■ YOUR OBJECTIVE
Output the data below only from the line containing "none -> purple cone B3 level 2" up to and including the line containing "brown cone G5", exact and with the pictures left out.

(Records from a dataset)
──────────────────────────────

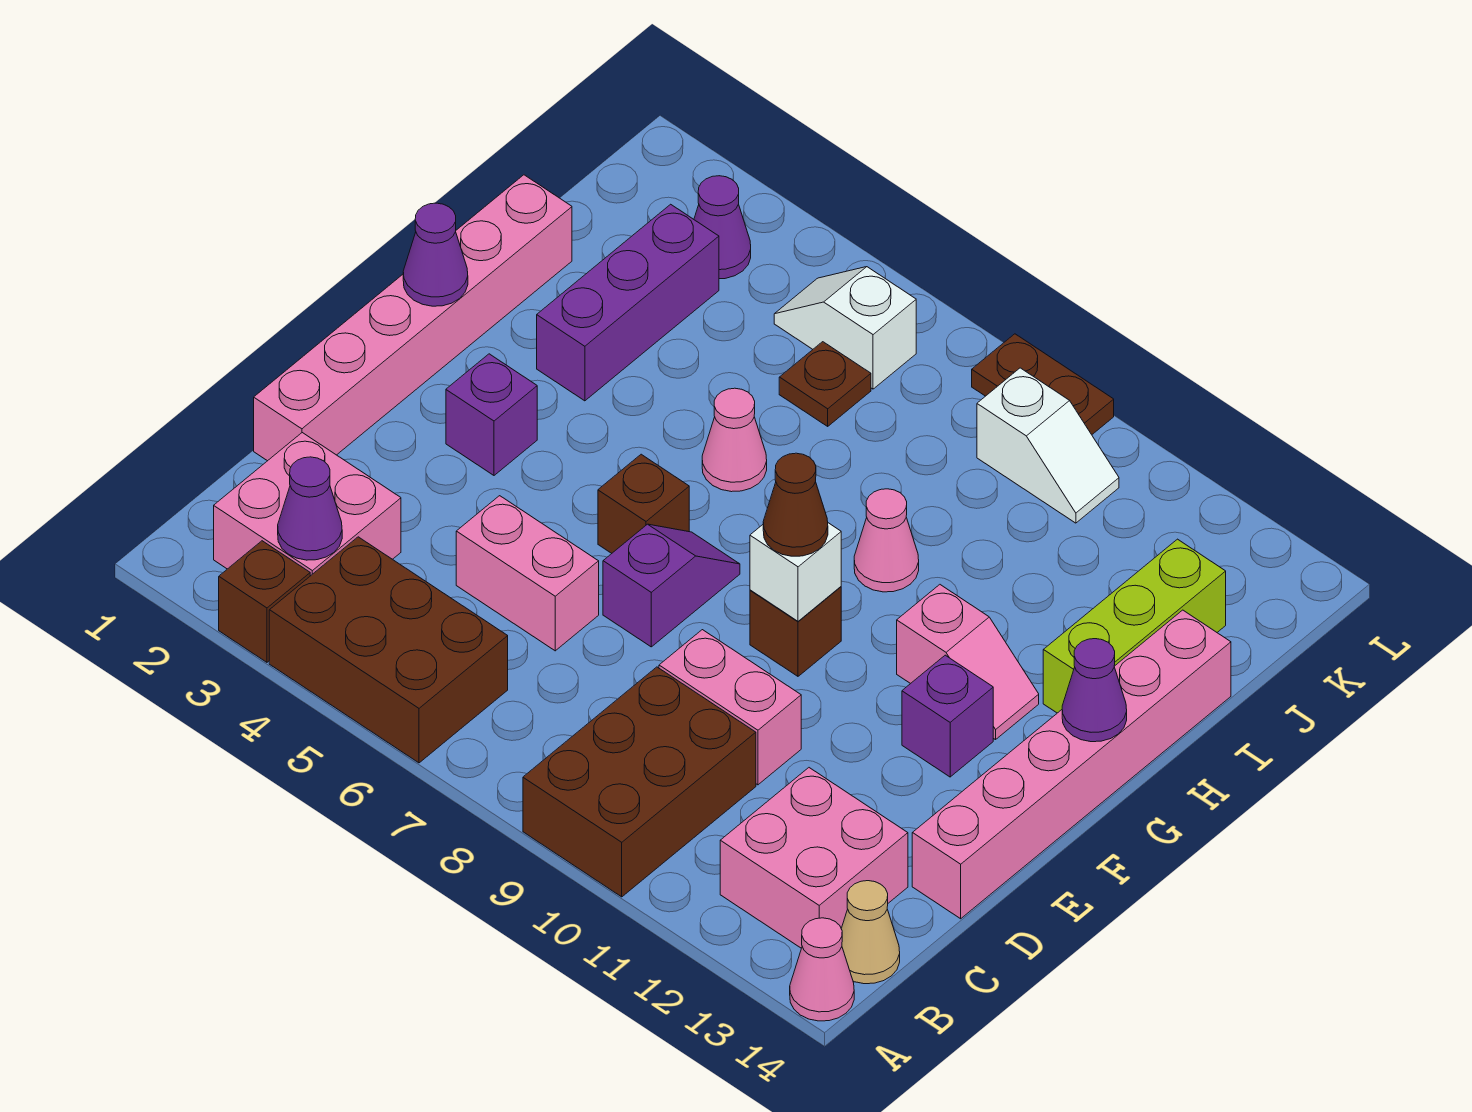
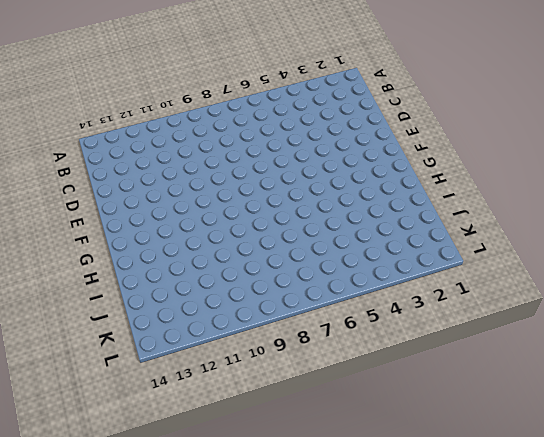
none -> brown brick A3 level 1
none -> brown brick A4:B6 level 1
none -> brown brick A9:C10 level 1
none -> pink cone A14 level 1

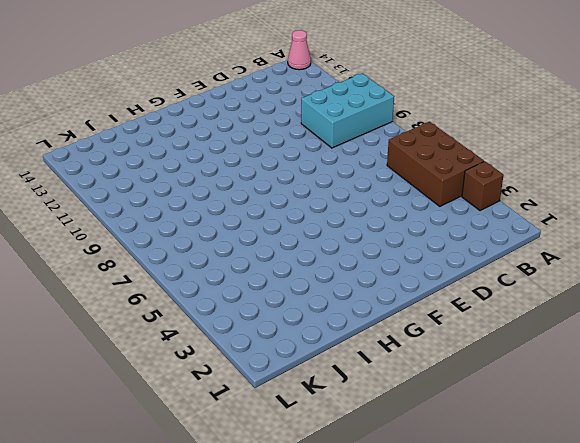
cyan brick A9:C10 level 1 -> brown brick A9:C10 level 1
none -> pink brick B2:C3 level 1
none -> pink brick B12:C13 level 1
none -> tan cone B14 level 1
none -> pink brick D1:I1 level 1

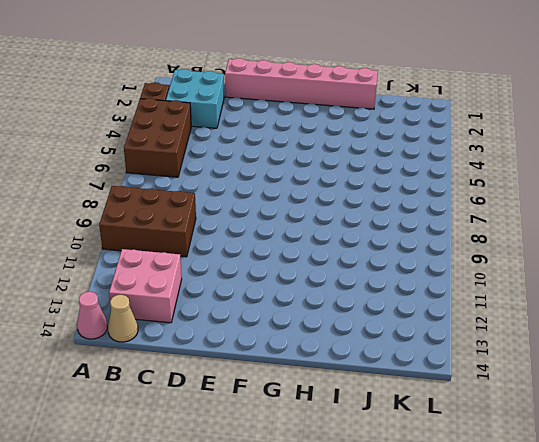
cyan brick B2:C3 level 1 -> pink brick B2:C3 level 1
none -> pink brick D5:D6 level 1
none -> pink brick D9:D10 level 1
none -> pink brick D14:I14 level 1
none -> purple slope E7:F7 level 1 top E

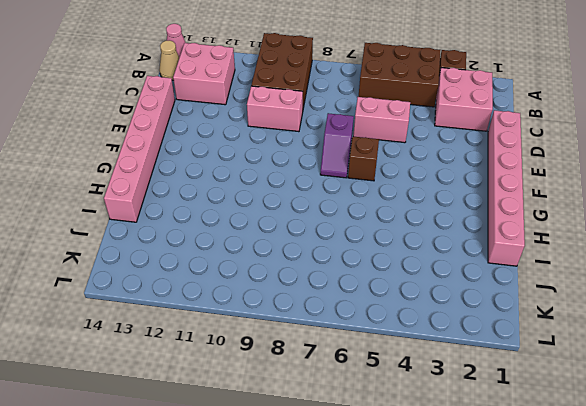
none -> purple brick F3 level 1
none -> brown brick F9 level 1
none -> purple brick F12 level 1
none -> pink slope G11:G12 level 1 top 11

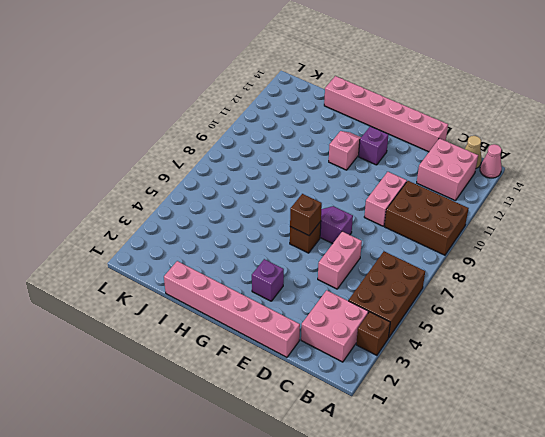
brown brick F6 level 2 -> brown brick F9 level 1
none -> purple brick H3:J3 level 1
none -> pink cone H6 level 1
none -> pink cone H9 level 1
none -> lime brick H13:J13 level 1

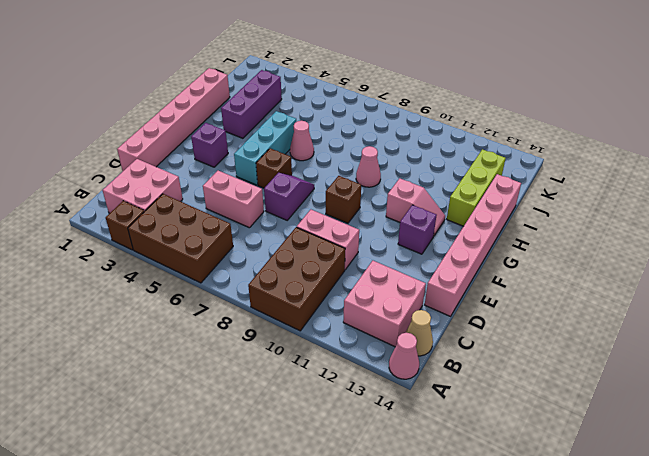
cyan brick F5:H5 level 1 -> none
none -> brown plate J6 level 1
none -> purple cone K3 level 1
none -> white slope K5:K6 level 1 top 6
none -> white slope K9:K10 level 1 top 9

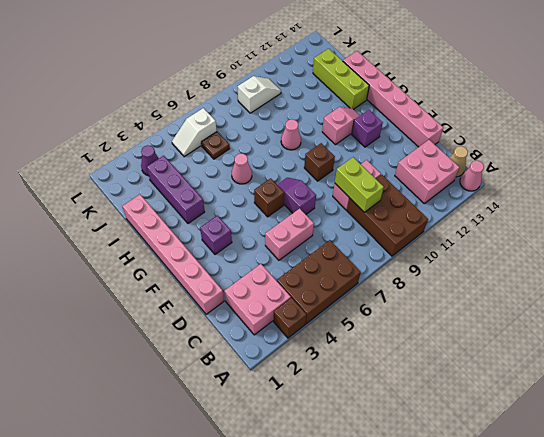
lime brick C9:D9 level 2 -> none
none -> brown plate L8:L9 level 1
none -> purple cone B3 level 2
none -> white brick F9 level 2
none -> purple cone G1 level 2

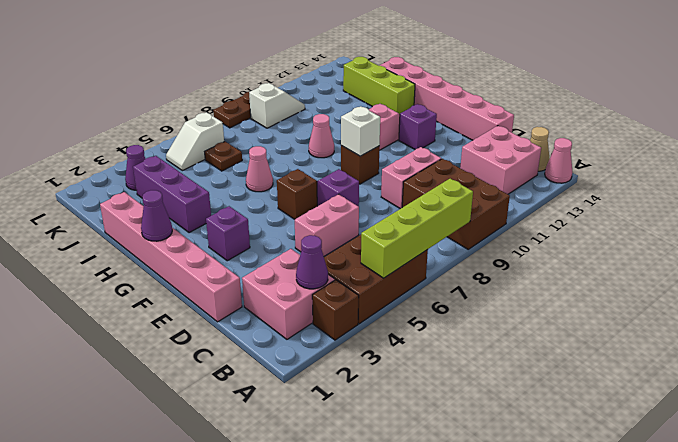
lime brick A5:A8 level 2 -> none
none -> purple cone G14 level 2
none -> brown cone F9 level 3

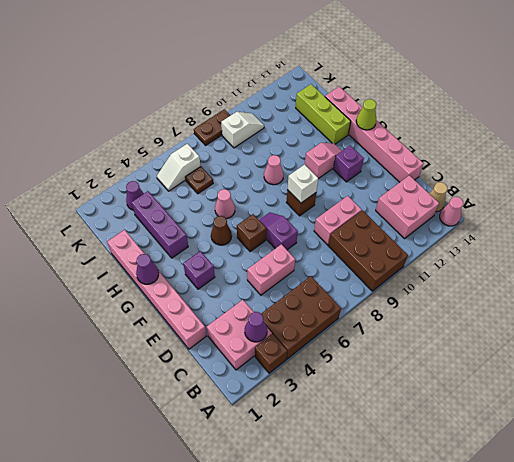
brown cone G5 level 1 -> brown cone F9 level 3
lime cone G14 level 2 -> purple cone G14 level 2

──────────────────────────────

■ YOUR SOLUTION
none -> purple cone B3 level 2
none -> white brick F9 level 2
none -> purple cone G1 level 2

lime brick A5:A8 level 2 -> none
none -> purple cone G14 level 2
none -> brown cone F9 level 3

brown cone G5 level 1 -> brown cone F9 level 3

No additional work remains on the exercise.